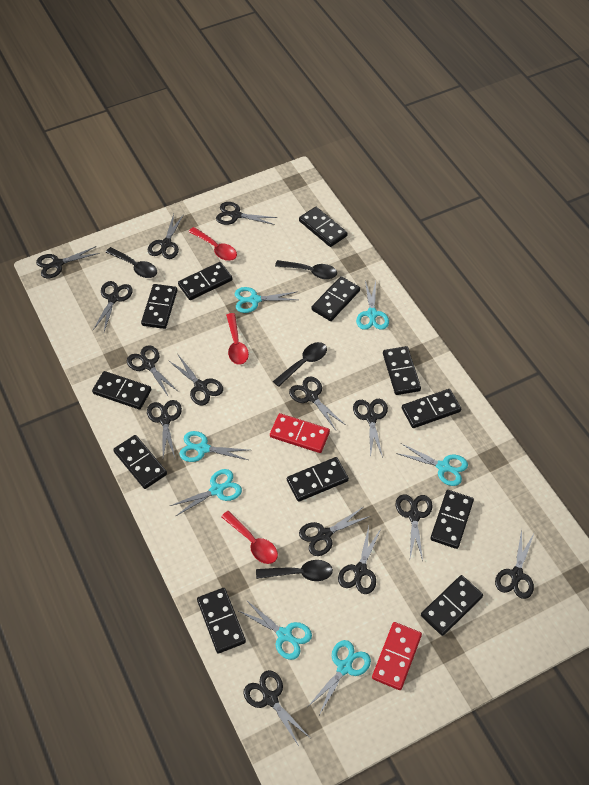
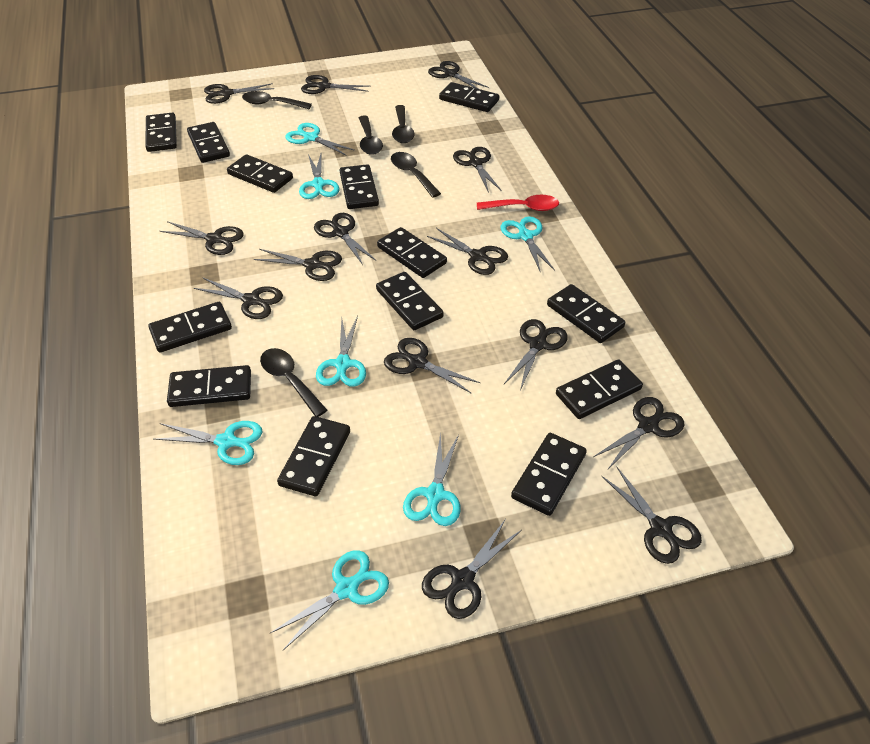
black domino: 12 -> 13
black spoon: 4 -> 5
red domino: 2 -> 0
red spoon: 3 -> 1

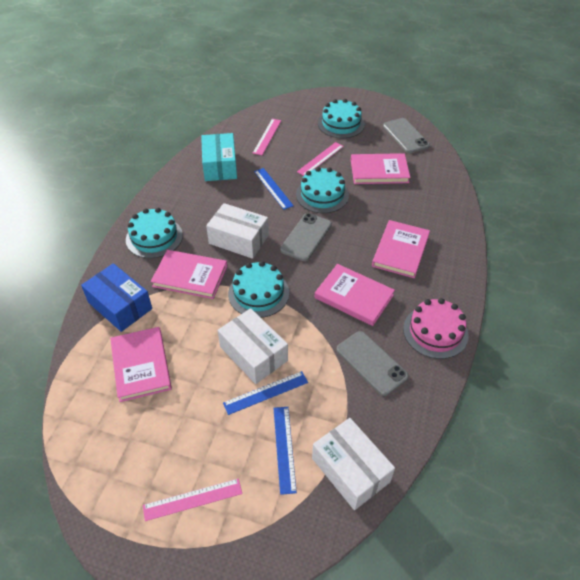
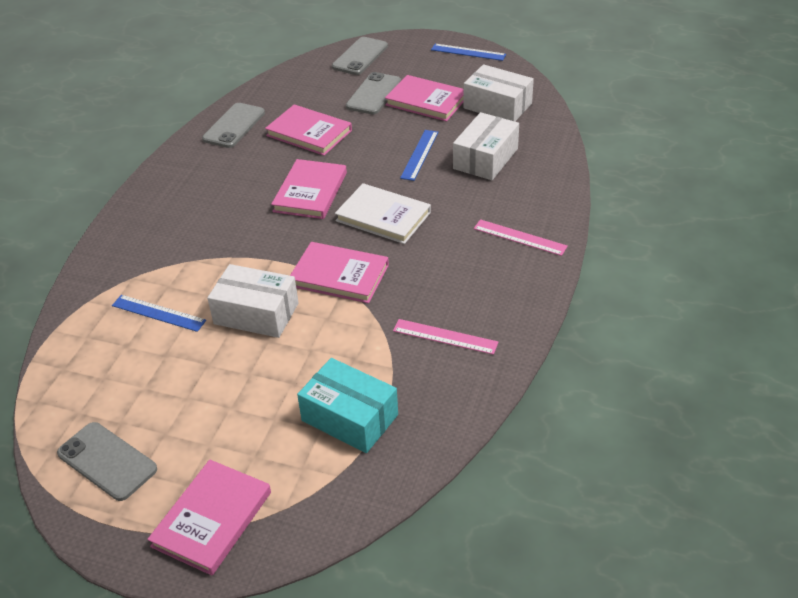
blue box: 1 -> 0
grey phone: 3 -> 4
pink cake: 1 -> 0
pink ruler: 3 -> 2
turquoise cake: 4 -> 0
white book: 0 -> 1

▸ EXERCISE AIM
Would it be possible to reproduce the material word for word, images omitted?

▸ SOLUTION TO THE PROBLEM
black domino: 12 -> 13
black spoon: 4 -> 5
red domino: 2 -> 0
red spoon: 3 -> 1

blue box: 1 -> 0
grey phone: 3 -> 4
pink cake: 1 -> 0
pink ruler: 3 -> 2
turquoise cake: 4 -> 0
white book: 0 -> 1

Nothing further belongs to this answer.